*Dataset entries*.

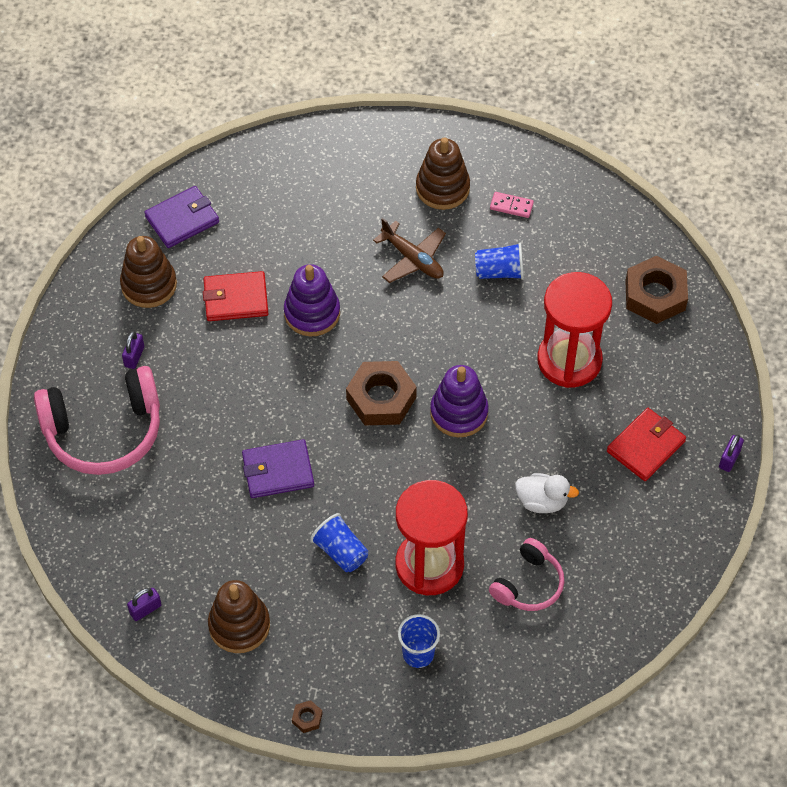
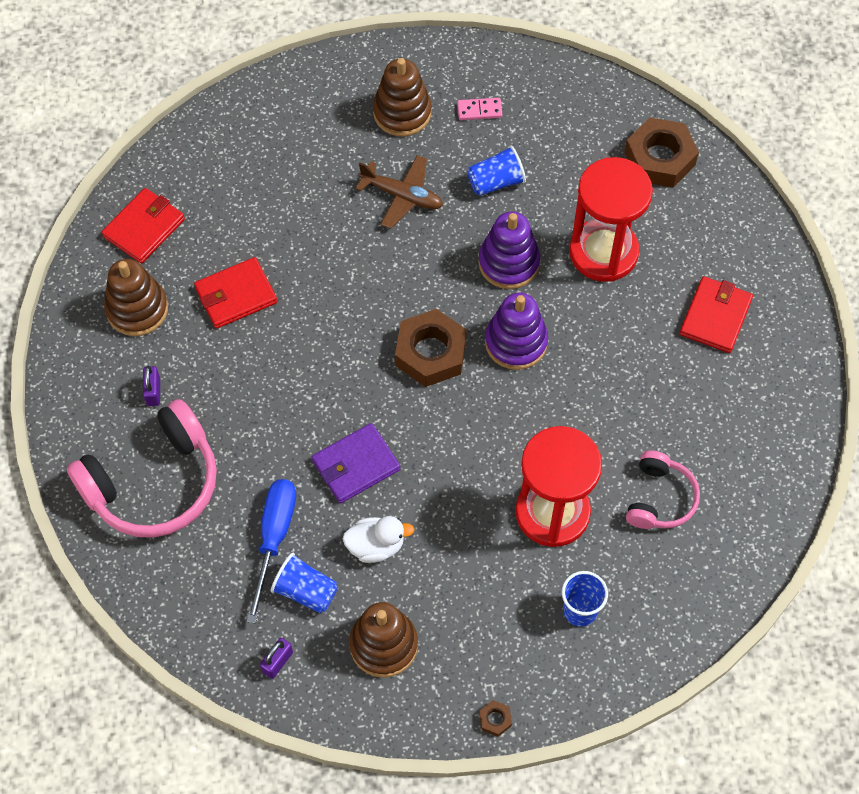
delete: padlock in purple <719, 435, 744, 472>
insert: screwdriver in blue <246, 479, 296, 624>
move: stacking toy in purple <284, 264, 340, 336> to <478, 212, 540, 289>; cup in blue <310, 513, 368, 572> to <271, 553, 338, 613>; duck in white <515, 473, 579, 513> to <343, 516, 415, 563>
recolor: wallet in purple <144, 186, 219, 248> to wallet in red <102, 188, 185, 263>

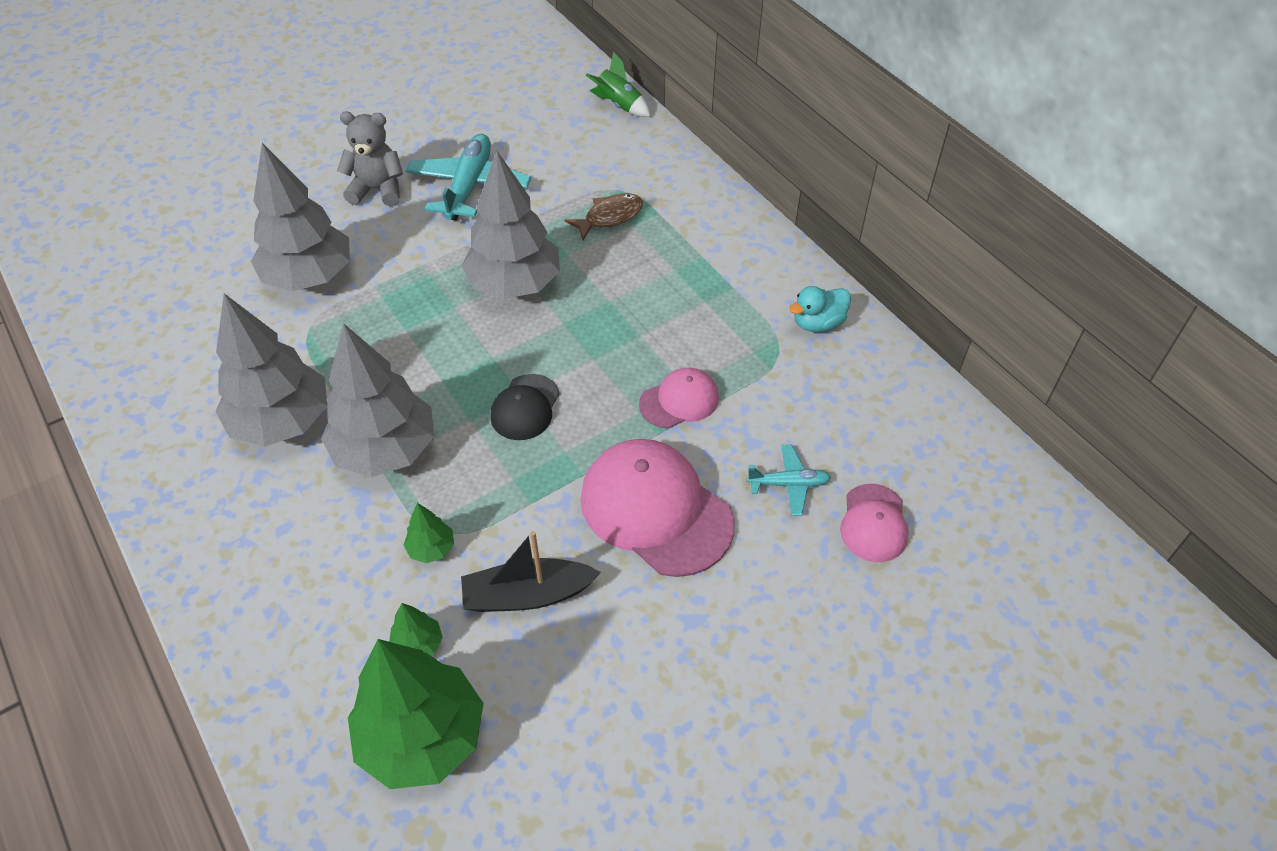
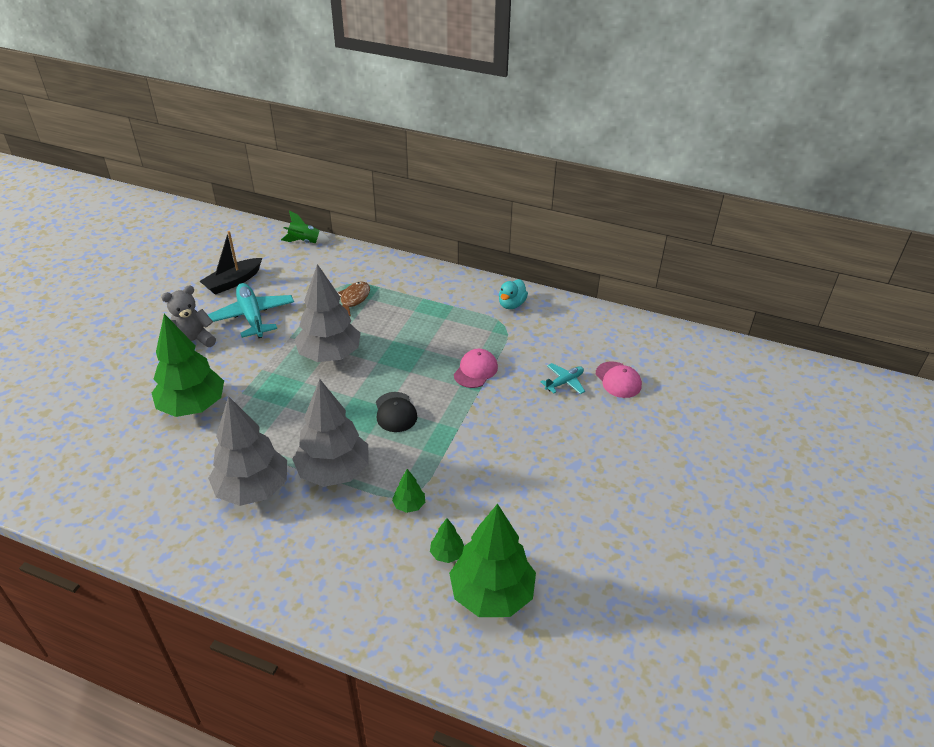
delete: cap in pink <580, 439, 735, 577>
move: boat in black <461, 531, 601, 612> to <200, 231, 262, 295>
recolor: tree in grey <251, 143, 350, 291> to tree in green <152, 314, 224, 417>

*Task*. Transcribe each entry above character for character, omitting pictures.

*Task answer*.
delete: padlock in purple <719, 435, 744, 472>
insert: screwdriver in blue <246, 479, 296, 624>
move: stacking toy in purple <284, 264, 340, 336> to <478, 212, 540, 289>; cup in blue <310, 513, 368, 572> to <271, 553, 338, 613>; duck in white <515, 473, 579, 513> to <343, 516, 415, 563>
recolor: wallet in purple <144, 186, 219, 248> to wallet in red <102, 188, 185, 263>

delete: cap in pink <580, 439, 735, 577>
move: boat in black <461, 531, 601, 612> to <200, 231, 262, 295>
recolor: tree in grey <251, 143, 350, 291> to tree in green <152, 314, 224, 417>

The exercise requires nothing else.